What to produce ▸
Please repeat, from the entries that follow, the lines from the one containing "C112: 68uF (plus" through the one containing "C115: 220nF (CV, GND) -> 68nF (CV, GND)" exactly, adding nothing.

Material for the task ▸
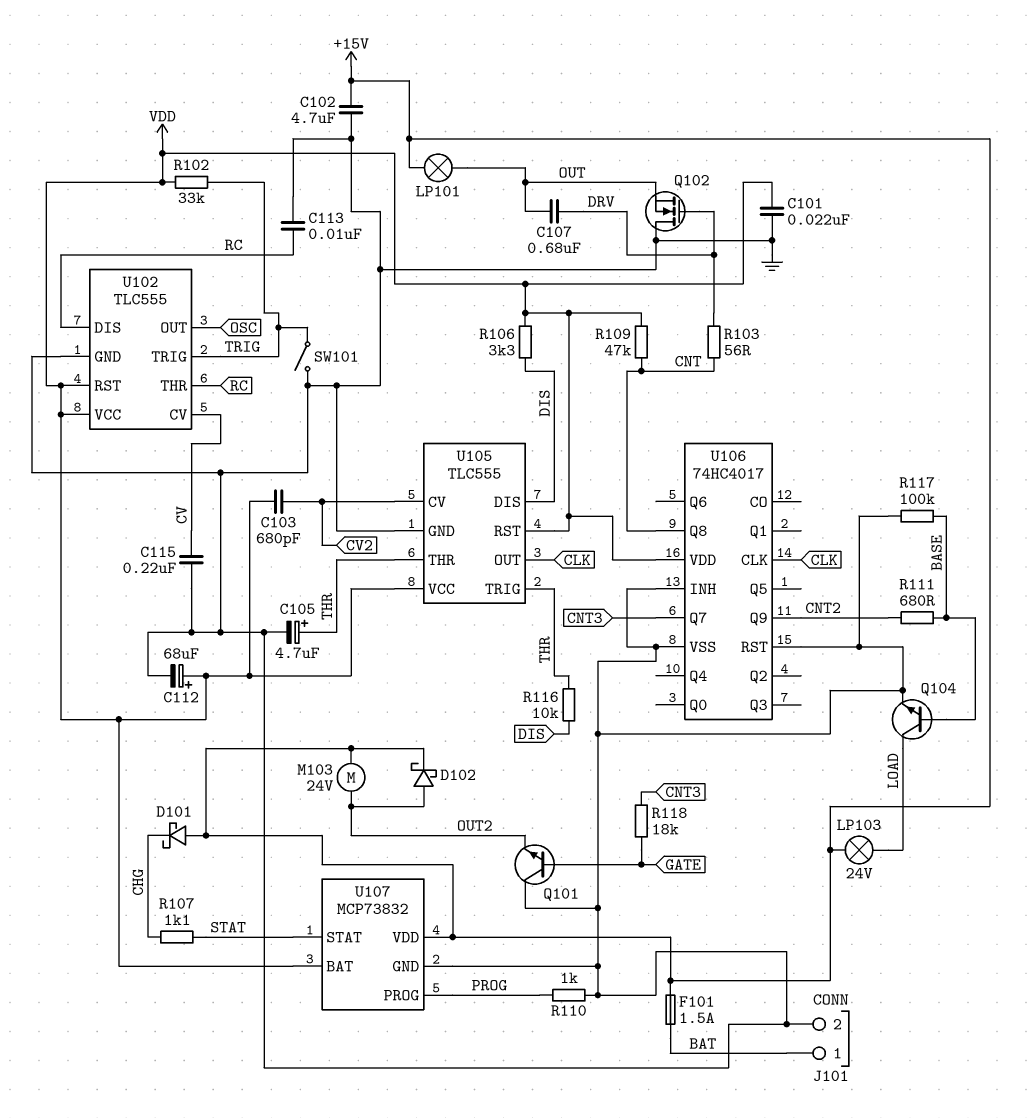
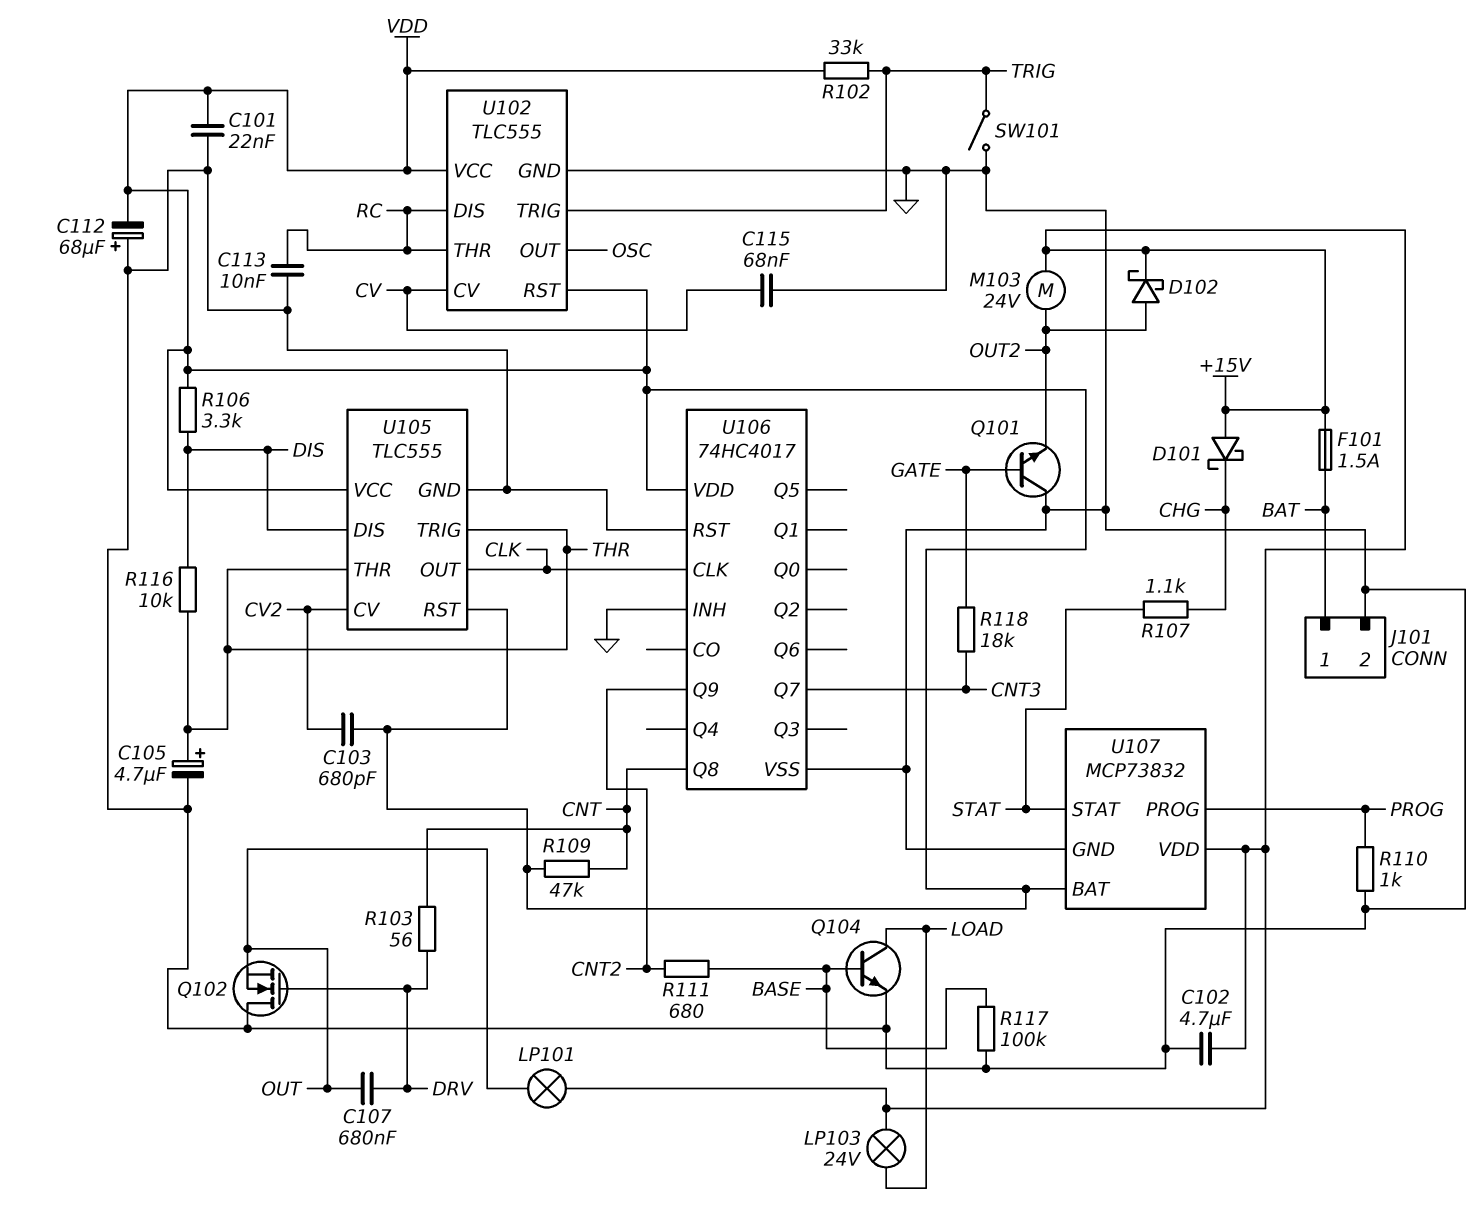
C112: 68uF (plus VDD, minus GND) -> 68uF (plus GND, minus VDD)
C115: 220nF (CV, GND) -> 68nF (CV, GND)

==

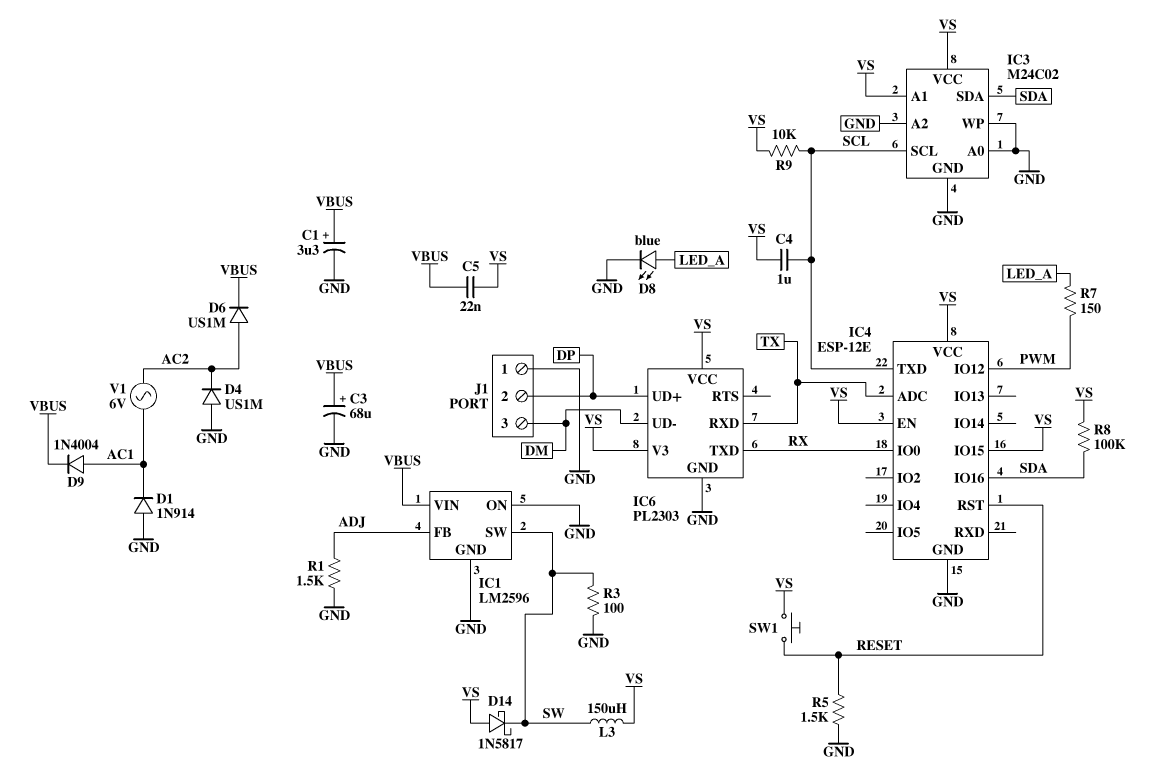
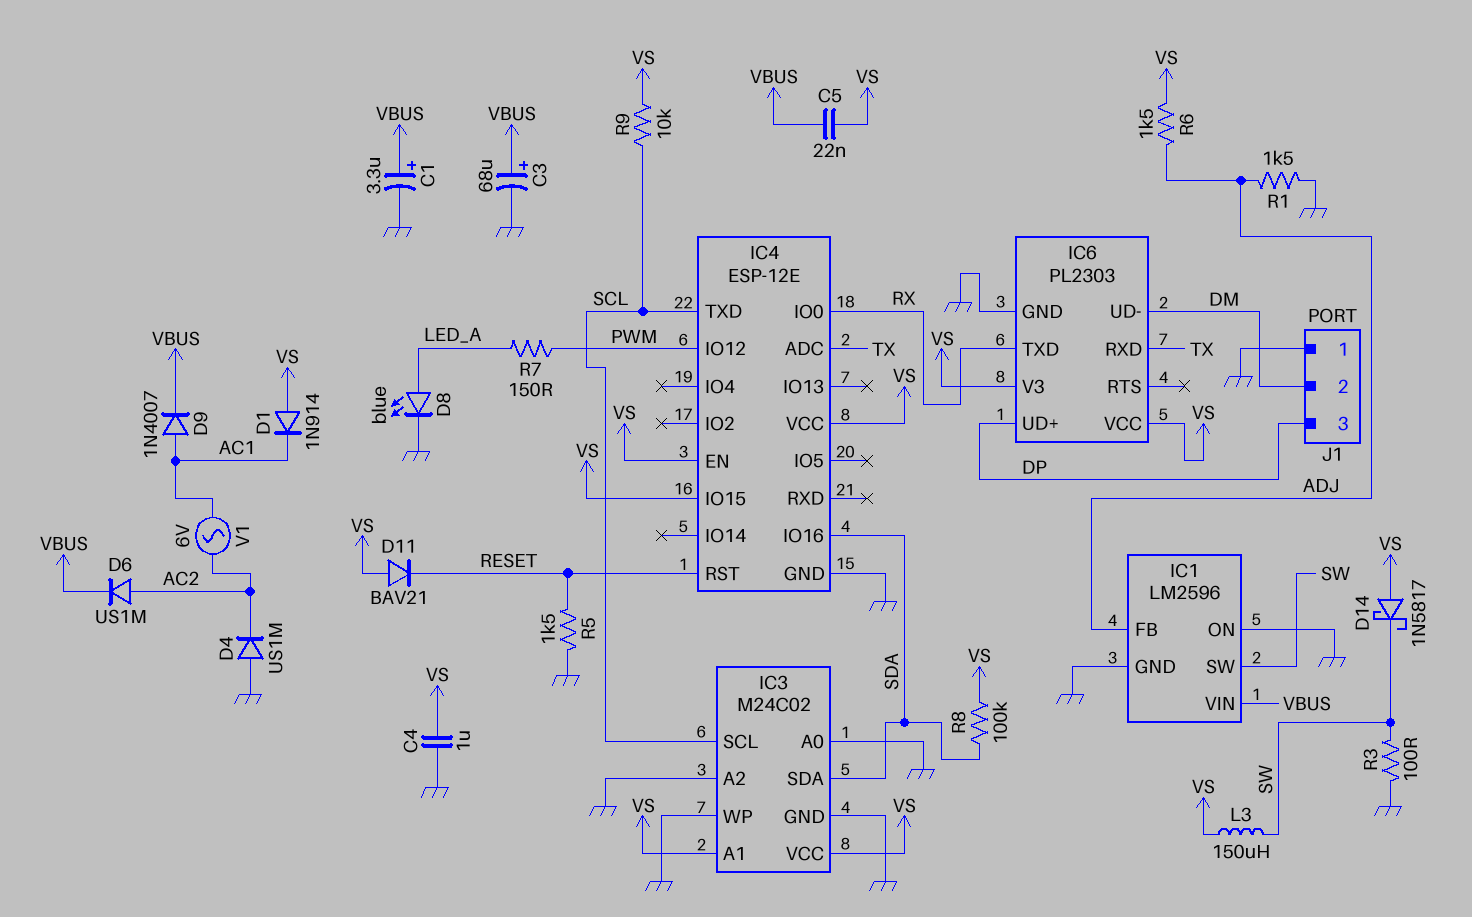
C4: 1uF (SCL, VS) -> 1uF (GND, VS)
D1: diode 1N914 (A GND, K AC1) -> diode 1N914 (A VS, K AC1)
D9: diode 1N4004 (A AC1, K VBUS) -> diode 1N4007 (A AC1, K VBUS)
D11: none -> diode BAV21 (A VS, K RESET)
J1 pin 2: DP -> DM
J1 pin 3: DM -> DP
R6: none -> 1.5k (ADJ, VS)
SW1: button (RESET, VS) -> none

Exercise response ▸
C112: 68uF (plus VDD, minus GND) -> 68uF (plus GND, minus VDD)
C115: 220nF (CV, GND) -> 68nF (CV, GND)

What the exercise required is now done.